Required work
Reproduce, without alteration, the lines of the data below between the line holding "sub-60 m fragments." and the line holding "road 7 (residential): [(511,43),(302,41)]", inclusive.

Data
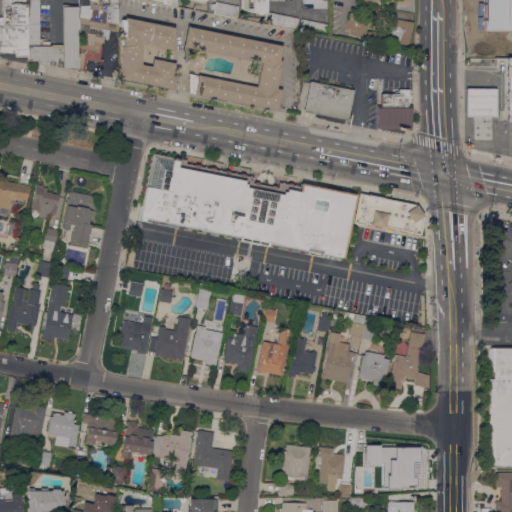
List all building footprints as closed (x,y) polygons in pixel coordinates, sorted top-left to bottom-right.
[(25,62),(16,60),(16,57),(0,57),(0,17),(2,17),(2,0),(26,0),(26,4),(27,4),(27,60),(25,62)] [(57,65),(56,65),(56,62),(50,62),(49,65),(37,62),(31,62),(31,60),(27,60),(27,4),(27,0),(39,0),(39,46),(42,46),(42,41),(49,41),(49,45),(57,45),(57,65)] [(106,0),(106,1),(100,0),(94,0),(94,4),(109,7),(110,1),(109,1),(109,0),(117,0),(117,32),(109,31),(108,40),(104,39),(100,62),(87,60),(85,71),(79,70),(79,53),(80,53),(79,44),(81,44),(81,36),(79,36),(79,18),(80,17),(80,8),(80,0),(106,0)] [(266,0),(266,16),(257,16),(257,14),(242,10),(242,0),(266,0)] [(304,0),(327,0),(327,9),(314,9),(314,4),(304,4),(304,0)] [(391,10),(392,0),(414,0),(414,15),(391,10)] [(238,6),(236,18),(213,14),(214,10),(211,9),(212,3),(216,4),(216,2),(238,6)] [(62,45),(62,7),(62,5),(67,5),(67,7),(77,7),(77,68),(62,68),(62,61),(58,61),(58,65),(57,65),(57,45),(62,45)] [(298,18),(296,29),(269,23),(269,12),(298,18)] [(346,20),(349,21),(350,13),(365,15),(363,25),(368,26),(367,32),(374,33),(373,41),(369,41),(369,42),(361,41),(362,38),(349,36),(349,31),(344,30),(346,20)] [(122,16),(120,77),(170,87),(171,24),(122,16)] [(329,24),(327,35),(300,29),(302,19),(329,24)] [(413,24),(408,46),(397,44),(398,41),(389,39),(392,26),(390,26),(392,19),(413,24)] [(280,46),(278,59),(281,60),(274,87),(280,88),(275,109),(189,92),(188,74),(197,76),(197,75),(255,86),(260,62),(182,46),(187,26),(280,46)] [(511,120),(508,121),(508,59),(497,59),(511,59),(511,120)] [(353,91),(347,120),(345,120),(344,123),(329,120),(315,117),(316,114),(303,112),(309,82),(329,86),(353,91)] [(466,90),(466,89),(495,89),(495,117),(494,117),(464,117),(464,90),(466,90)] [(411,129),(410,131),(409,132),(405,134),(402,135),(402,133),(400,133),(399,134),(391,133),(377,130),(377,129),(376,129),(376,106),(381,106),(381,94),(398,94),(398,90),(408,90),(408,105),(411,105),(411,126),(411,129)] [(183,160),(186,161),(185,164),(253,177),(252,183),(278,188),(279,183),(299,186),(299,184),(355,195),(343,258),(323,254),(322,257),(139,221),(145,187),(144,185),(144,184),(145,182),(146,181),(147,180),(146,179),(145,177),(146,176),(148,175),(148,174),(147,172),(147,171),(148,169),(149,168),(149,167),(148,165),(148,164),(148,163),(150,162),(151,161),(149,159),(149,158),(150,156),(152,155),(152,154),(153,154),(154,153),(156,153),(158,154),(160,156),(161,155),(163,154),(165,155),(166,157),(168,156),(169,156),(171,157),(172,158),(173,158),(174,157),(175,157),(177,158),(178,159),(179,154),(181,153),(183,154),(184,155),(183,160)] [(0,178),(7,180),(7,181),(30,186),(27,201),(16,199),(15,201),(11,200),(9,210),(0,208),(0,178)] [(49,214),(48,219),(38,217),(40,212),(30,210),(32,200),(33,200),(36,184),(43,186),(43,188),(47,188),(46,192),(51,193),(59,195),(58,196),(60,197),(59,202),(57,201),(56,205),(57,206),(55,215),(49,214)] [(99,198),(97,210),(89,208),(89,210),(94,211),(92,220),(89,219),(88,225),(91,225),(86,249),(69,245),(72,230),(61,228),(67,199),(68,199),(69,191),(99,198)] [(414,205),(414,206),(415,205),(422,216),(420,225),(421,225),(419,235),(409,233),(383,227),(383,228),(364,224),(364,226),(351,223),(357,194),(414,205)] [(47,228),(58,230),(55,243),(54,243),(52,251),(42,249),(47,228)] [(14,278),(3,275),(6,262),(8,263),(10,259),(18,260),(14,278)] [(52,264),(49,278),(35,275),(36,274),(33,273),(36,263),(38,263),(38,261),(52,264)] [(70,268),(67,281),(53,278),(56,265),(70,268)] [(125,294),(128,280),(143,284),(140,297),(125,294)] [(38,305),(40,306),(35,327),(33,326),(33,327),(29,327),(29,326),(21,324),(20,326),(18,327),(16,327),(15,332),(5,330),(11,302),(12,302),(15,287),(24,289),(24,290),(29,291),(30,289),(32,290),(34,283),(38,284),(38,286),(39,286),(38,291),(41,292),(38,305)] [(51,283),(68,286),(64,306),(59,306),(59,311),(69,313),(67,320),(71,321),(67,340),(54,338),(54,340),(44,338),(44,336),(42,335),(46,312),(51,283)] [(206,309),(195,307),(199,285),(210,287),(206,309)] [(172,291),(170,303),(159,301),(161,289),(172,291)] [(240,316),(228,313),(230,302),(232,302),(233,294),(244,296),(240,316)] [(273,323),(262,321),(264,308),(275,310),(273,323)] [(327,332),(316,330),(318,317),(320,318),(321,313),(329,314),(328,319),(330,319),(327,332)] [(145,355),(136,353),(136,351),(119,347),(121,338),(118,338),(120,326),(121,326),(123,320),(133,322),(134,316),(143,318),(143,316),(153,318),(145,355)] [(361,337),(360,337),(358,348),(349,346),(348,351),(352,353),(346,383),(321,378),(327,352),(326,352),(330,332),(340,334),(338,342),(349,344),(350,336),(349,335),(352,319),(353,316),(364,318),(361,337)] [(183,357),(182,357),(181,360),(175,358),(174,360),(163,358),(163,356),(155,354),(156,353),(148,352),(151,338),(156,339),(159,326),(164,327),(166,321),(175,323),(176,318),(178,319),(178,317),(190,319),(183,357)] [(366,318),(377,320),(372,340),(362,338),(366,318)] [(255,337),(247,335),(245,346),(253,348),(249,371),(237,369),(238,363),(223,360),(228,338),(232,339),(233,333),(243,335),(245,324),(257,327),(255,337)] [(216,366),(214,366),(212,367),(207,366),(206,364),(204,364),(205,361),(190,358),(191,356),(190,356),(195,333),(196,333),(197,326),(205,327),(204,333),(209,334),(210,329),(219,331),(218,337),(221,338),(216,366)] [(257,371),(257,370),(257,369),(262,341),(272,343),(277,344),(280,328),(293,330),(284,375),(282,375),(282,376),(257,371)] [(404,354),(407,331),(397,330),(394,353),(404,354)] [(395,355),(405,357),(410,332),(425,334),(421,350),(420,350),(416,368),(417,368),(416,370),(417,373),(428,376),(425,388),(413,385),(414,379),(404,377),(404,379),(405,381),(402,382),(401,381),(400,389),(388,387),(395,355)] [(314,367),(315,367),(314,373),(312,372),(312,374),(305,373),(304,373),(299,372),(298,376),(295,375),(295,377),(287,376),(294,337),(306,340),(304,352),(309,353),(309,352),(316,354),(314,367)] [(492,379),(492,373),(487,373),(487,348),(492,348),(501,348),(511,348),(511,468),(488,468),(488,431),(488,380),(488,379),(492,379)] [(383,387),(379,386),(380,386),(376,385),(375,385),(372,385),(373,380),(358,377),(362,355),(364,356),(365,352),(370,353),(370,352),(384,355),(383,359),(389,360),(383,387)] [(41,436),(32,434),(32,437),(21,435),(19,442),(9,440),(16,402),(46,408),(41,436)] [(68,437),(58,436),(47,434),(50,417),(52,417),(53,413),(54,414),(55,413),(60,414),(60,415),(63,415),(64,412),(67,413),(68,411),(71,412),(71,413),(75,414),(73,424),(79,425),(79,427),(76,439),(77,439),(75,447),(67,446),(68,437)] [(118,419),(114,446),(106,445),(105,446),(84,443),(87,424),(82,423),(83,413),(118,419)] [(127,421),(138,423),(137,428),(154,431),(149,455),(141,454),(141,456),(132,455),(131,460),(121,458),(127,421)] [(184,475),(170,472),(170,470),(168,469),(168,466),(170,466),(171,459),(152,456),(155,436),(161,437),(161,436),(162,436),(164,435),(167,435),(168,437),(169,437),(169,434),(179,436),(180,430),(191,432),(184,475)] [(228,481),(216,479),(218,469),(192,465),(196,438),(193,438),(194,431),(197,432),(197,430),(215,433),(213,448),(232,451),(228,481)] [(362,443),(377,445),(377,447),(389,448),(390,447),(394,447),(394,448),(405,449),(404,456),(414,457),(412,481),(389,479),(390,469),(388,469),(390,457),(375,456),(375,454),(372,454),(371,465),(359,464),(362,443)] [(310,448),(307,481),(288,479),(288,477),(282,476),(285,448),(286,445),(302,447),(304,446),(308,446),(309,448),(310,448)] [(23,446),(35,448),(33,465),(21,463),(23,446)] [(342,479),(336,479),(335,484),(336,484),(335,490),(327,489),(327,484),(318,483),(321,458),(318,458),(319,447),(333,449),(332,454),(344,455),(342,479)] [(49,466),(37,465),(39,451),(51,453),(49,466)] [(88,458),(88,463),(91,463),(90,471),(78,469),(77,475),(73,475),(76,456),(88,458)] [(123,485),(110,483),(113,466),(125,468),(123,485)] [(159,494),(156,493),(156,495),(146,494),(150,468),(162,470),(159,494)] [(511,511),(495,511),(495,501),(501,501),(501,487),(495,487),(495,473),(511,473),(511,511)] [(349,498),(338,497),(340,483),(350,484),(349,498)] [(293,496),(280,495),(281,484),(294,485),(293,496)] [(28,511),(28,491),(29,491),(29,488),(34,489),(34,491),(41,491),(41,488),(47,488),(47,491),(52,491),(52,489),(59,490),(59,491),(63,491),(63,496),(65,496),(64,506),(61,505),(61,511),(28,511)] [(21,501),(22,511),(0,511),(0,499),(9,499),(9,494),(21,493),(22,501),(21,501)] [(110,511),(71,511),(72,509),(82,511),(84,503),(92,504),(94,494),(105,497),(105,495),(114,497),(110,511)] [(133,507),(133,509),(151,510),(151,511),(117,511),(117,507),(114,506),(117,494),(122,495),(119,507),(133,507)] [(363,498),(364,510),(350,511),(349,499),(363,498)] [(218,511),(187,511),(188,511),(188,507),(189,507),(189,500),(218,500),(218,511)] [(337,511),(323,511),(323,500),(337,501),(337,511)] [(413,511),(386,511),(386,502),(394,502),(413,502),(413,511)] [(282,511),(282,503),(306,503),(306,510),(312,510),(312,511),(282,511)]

---

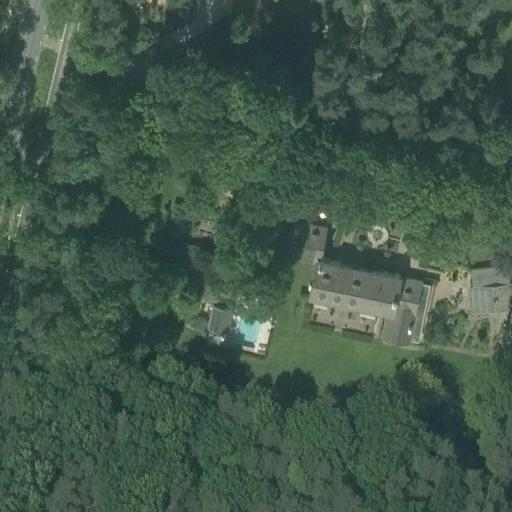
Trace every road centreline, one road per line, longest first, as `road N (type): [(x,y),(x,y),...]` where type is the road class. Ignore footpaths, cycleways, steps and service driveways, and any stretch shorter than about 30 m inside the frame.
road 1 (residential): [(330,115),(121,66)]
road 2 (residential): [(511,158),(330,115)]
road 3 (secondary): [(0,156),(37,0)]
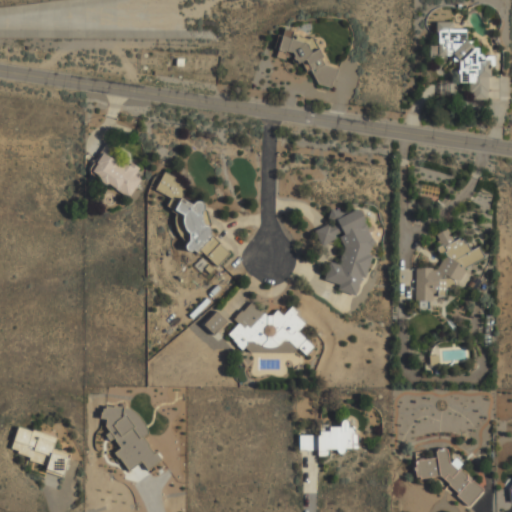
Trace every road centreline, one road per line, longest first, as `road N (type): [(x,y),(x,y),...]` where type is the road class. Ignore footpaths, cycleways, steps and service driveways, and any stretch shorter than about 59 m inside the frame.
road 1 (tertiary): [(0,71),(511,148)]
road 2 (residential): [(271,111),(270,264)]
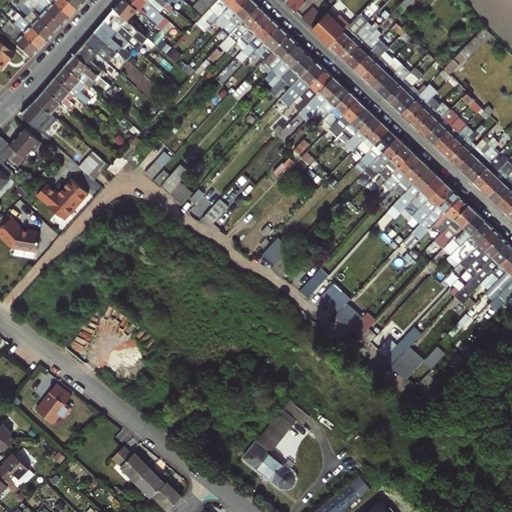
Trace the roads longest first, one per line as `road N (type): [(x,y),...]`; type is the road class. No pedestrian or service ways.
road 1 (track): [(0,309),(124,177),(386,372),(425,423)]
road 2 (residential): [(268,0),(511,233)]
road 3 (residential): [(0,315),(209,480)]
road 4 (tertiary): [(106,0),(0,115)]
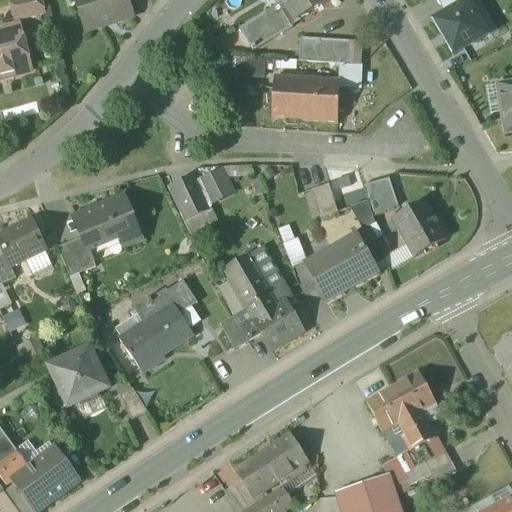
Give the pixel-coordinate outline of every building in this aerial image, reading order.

--

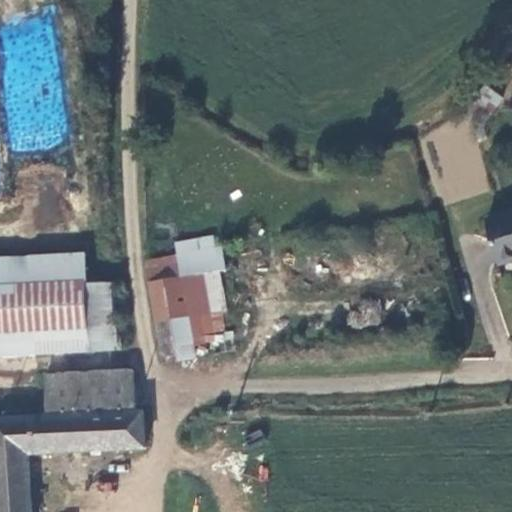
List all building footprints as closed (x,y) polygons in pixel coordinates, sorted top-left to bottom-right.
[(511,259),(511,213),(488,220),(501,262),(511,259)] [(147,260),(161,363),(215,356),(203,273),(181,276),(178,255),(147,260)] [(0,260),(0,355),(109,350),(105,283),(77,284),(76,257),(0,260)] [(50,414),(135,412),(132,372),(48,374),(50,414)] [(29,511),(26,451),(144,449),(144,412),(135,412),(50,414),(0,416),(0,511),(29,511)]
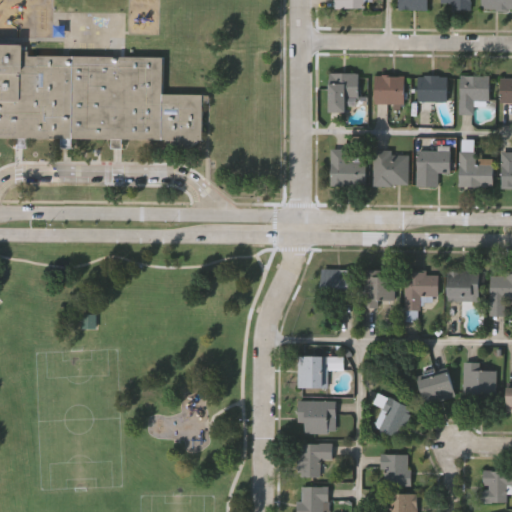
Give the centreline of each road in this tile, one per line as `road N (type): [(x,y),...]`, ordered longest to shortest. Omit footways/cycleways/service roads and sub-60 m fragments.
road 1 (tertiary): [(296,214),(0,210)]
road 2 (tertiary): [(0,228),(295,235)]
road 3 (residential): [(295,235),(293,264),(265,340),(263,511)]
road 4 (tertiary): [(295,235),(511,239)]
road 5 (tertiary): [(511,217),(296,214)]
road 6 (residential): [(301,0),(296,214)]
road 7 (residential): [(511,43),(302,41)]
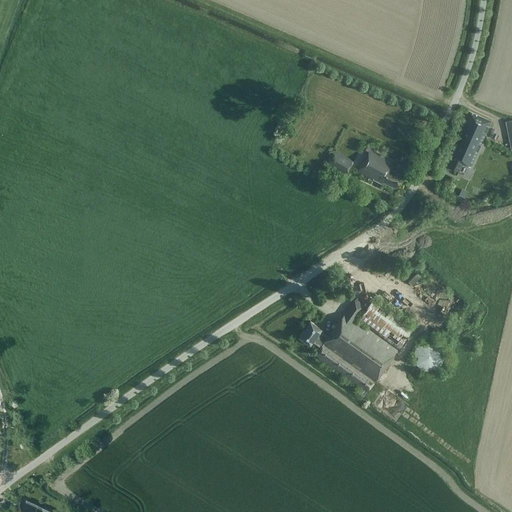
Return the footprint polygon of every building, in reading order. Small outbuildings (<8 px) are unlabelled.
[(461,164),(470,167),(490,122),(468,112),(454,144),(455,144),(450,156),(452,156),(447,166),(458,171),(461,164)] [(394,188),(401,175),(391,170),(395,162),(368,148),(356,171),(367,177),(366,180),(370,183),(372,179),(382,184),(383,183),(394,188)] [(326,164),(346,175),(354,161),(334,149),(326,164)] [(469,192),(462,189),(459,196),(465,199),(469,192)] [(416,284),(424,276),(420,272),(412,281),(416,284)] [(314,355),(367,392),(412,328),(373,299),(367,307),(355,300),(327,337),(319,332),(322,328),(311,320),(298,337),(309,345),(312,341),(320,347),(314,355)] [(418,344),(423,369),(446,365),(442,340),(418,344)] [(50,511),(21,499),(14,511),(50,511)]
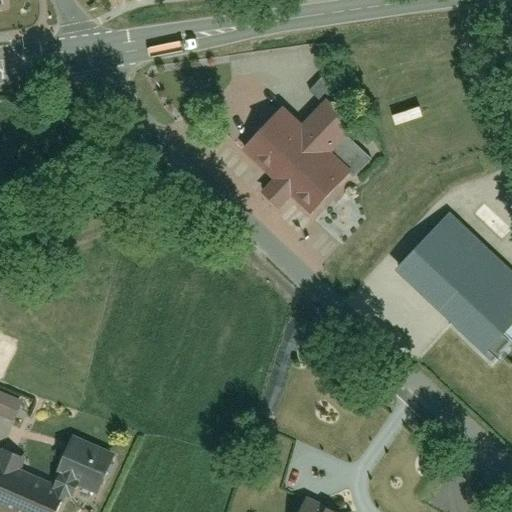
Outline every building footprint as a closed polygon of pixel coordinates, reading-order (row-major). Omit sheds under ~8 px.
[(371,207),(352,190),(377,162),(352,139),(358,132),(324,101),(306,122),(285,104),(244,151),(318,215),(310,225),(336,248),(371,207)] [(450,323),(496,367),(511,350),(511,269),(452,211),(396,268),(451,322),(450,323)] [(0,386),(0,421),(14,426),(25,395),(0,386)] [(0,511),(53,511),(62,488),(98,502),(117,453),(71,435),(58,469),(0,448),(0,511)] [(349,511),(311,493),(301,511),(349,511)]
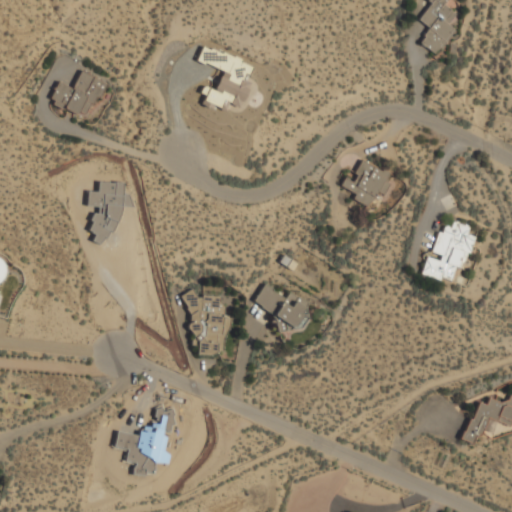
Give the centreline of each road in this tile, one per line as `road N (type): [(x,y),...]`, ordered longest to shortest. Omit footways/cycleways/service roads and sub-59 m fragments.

Answer to the exercise
Give the centreline of each road in this tile, one per line as `road N (type): [(x,y),...]`, ordered longest to shortest. Omit footways/cycleways/service roads and sub-60 m fragments.
road 1 (tertiary): [(296,214),(0,210)]
road 2 (tertiary): [(0,228),(295,235)]
road 3 (residential): [(295,235),(293,264),(265,340),(263,511)]
road 4 (tertiary): [(295,235),(511,239)]
road 5 (tertiary): [(511,217),(296,214)]
road 6 (residential): [(301,0),(296,214)]
road 7 (residential): [(511,43),(302,41)]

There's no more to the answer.